-- Record set follows --

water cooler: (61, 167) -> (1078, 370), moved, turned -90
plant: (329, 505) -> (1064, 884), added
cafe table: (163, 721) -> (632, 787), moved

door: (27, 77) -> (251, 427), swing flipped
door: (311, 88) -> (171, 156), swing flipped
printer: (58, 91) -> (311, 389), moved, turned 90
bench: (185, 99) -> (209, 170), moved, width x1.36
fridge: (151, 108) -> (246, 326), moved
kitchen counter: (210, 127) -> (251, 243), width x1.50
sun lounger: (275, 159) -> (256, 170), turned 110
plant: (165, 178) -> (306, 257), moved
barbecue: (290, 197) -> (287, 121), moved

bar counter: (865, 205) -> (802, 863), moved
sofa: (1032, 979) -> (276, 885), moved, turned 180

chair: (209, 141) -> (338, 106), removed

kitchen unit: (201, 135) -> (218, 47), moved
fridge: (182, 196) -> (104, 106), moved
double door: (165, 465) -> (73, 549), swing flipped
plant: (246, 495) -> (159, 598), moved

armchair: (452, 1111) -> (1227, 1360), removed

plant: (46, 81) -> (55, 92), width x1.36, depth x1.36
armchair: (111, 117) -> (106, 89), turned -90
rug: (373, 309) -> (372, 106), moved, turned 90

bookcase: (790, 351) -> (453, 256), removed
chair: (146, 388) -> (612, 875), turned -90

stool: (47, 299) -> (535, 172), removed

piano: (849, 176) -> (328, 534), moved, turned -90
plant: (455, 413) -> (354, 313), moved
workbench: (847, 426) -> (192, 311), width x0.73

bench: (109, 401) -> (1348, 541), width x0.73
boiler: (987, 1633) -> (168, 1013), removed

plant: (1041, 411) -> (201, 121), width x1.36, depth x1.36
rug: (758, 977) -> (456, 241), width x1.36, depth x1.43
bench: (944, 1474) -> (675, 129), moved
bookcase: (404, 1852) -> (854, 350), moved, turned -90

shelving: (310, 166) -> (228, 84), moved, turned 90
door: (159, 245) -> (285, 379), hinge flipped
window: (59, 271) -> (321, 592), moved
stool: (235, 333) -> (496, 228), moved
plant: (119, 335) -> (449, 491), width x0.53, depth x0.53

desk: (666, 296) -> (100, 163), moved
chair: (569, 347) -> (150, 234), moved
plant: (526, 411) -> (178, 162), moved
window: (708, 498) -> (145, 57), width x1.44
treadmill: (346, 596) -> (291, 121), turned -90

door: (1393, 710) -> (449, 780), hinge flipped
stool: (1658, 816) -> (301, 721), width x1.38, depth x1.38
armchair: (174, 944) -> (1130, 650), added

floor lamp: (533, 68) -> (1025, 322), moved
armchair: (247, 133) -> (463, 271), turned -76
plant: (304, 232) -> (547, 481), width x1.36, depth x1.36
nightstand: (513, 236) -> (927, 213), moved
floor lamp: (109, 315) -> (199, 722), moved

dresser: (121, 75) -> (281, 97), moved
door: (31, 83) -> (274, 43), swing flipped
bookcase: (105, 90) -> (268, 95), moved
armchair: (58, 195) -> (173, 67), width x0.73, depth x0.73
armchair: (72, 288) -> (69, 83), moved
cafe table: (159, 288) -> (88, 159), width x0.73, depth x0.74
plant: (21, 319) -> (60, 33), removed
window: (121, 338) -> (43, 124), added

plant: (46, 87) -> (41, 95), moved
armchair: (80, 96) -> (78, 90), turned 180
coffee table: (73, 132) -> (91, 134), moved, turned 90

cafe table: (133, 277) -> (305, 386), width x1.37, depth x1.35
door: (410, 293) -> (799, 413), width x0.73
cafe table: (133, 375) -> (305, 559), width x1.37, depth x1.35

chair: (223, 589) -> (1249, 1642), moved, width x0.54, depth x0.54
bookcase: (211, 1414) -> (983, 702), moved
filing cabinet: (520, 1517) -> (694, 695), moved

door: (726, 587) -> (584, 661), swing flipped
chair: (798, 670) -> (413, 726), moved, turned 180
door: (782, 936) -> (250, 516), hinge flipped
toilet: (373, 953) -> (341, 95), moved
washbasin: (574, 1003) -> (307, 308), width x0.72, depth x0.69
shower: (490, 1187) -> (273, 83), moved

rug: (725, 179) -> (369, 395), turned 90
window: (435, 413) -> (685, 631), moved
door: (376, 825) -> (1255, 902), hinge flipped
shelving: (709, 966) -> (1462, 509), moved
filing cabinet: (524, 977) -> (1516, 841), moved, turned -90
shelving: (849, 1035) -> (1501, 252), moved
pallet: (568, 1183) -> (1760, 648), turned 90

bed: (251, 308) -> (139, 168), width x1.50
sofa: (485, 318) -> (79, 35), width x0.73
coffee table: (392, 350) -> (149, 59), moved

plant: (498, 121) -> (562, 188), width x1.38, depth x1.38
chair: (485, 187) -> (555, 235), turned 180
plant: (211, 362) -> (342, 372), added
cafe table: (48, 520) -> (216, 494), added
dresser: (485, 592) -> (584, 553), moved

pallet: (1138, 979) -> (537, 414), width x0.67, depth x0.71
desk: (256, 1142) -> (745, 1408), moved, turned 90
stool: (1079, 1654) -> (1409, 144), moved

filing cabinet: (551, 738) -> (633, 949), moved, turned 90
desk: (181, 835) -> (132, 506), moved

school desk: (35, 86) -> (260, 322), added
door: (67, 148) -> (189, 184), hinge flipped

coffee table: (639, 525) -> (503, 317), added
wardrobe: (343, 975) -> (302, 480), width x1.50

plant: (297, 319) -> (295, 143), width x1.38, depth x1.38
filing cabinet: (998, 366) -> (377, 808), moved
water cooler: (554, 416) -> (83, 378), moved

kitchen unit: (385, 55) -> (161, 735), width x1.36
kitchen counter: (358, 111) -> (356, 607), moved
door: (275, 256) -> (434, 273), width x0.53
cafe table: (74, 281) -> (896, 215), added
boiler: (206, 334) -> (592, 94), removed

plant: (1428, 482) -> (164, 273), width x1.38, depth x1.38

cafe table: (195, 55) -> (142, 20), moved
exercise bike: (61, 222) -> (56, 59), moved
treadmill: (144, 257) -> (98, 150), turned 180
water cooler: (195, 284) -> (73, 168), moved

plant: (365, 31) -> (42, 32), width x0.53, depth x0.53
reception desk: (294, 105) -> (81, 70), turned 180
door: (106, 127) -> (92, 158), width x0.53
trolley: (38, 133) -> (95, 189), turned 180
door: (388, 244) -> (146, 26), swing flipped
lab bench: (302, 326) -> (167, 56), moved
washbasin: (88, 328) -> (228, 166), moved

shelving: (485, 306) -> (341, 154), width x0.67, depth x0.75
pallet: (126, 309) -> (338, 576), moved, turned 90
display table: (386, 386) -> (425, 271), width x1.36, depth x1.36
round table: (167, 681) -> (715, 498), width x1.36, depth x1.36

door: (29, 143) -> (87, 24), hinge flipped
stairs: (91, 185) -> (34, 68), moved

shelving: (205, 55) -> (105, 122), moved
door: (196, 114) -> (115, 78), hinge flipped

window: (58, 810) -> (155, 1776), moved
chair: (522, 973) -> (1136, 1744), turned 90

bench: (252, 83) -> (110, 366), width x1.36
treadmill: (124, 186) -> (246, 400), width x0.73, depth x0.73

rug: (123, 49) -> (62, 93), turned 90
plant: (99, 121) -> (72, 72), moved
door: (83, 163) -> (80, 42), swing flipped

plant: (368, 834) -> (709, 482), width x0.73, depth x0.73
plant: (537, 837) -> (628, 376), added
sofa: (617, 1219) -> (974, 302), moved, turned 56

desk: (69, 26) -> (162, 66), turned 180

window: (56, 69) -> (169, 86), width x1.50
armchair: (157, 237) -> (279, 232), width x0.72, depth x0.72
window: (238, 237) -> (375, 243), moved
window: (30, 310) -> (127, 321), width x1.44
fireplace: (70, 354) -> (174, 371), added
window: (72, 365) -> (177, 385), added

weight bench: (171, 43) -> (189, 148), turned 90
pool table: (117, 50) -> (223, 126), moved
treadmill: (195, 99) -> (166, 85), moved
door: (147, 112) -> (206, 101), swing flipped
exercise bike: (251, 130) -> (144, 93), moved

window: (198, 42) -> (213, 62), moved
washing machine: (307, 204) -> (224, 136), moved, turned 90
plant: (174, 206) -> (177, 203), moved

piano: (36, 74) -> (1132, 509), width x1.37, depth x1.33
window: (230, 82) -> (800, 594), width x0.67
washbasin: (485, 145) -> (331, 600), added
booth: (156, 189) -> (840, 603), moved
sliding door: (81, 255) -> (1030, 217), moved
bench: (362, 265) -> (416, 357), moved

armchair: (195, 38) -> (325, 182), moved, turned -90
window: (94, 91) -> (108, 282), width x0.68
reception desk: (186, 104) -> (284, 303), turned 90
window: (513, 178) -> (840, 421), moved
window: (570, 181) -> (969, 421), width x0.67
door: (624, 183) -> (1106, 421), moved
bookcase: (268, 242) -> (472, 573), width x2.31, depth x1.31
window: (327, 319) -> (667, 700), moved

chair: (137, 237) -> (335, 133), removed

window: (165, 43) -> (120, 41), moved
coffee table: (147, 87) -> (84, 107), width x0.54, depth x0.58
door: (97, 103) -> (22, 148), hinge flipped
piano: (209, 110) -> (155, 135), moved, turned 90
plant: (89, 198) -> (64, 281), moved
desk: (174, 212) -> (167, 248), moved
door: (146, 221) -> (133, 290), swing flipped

-- Record set concluded --

** What is expected **
Find "chair: (522, 973) -> (1136, 1744), turned 90" in the entries above and copy that whole line exactly, then each line after it through the line that contains "window: (94, 91) -> (108, 282), width x0.68".

** Response to this task **
chair: (522, 973) -> (1136, 1744), turned 90

bench: (252, 83) -> (110, 366), width x1.36
treadmill: (124, 186) -> (246, 400), width x0.73, depth x0.73

rug: (123, 49) -> (62, 93), turned 90
plant: (99, 121) -> (72, 72), moved
door: (83, 163) -> (80, 42), swing flipped

plant: (368, 834) -> (709, 482), width x0.73, depth x0.73
plant: (537, 837) -> (628, 376), added
sofa: (617, 1219) -> (974, 302), moved, turned 56

desk: (69, 26) -> (162, 66), turned 180

window: (56, 69) -> (169, 86), width x1.50
armchair: (157, 237) -> (279, 232), width x0.72, depth x0.72
window: (238, 237) -> (375, 243), moved
window: (30, 310) -> (127, 321), width x1.44
fireplace: (70, 354) -> (174, 371), added
window: (72, 365) -> (177, 385), added

weight bench: (171, 43) -> (189, 148), turned 90
pool table: (117, 50) -> (223, 126), moved
treadmill: (195, 99) -> (166, 85), moved
door: (147, 112) -> (206, 101), swing flipped
exercise bike: (251, 130) -> (144, 93), moved

window: (198, 42) -> (213, 62), moved
washing machine: (307, 204) -> (224, 136), moved, turned 90
plant: (174, 206) -> (177, 203), moved

piano: (36, 74) -> (1132, 509), width x1.37, depth x1.33
window: (230, 82) -> (800, 594), width x0.67
washbasin: (485, 145) -> (331, 600), added
booth: (156, 189) -> (840, 603), moved
sliding door: (81, 255) -> (1030, 217), moved
bench: (362, 265) -> (416, 357), moved

armchair: (195, 38) -> (325, 182), moved, turned -90
window: (94, 91) -> (108, 282), width x0.68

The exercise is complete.